Picture difference descriptions:
= = = =
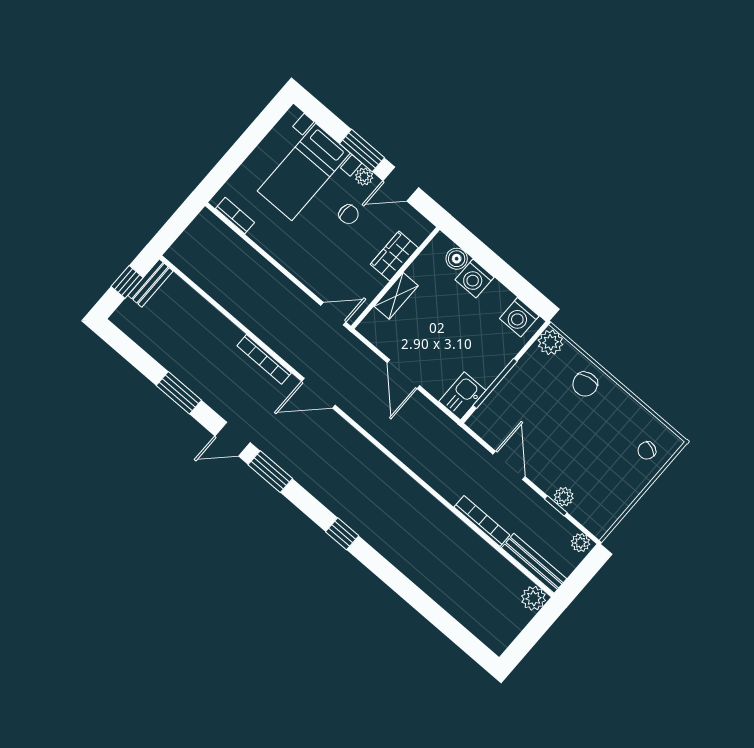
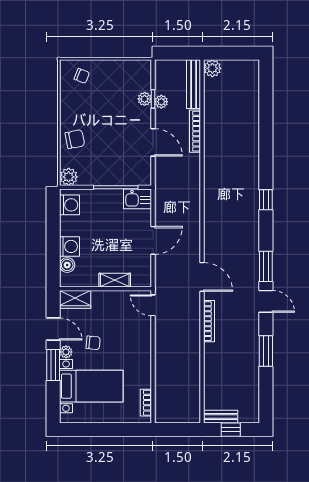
chair: (349, 214) -> (93, 343), turned 93
wardrobe: (394, 256) -> (75, 299), moved
door: (509, 465) -> (153, 142), swing flipped
plant: (580, 543) -> (161, 102), moved

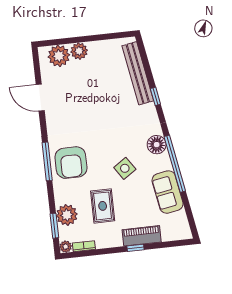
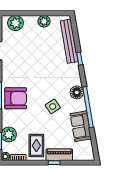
plant: (79, 51) -> (44, 21), moved
armchair: (71, 163) -> (16, 98), turned -90
rug: (103, 206) -> (36, 146), moved

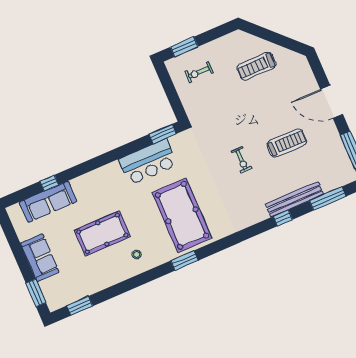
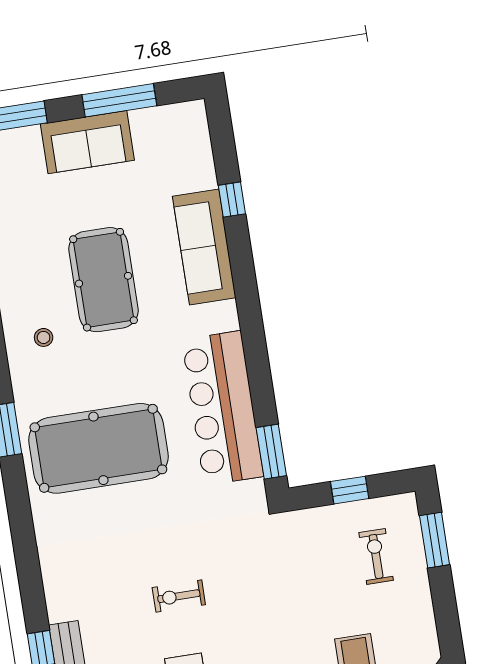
window: (171, 93) -> (350, 490), added
bar counter: (148, 162) -> (223, 408), width x1.36
sofa: (48, 202) -> (204, 247), moved
window: (16, 248) -> (119, 100), added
= = = =
Task statement: All of the data above should be printed again exactly, though none of the pictures belong in the copy.

Response:
chair: (349, 214) -> (93, 343), turned 93
wardrobe: (394, 256) -> (75, 299), moved
door: (509, 465) -> (153, 142), swing flipped
plant: (580, 543) -> (161, 102), moved

plant: (79, 51) -> (44, 21), moved
armchair: (71, 163) -> (16, 98), turned -90
rug: (103, 206) -> (36, 146), moved

window: (171, 93) -> (350, 490), added
bar counter: (148, 162) -> (223, 408), width x1.36
sofa: (48, 202) -> (204, 247), moved
window: (16, 248) -> (119, 100), added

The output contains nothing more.